--- Collected data Enclosed Below ---

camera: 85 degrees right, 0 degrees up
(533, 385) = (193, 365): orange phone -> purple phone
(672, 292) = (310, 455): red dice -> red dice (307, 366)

--- End of Enclosed Collected data ---

Task to complete | Please set down all the data word for word.

Expected output |
camera: 85 degrees right, 0 degrees up
(533, 385) = (193, 365): orange phone -> purple phone
(672, 292) = (310, 455): red dice -> red dice (307, 366)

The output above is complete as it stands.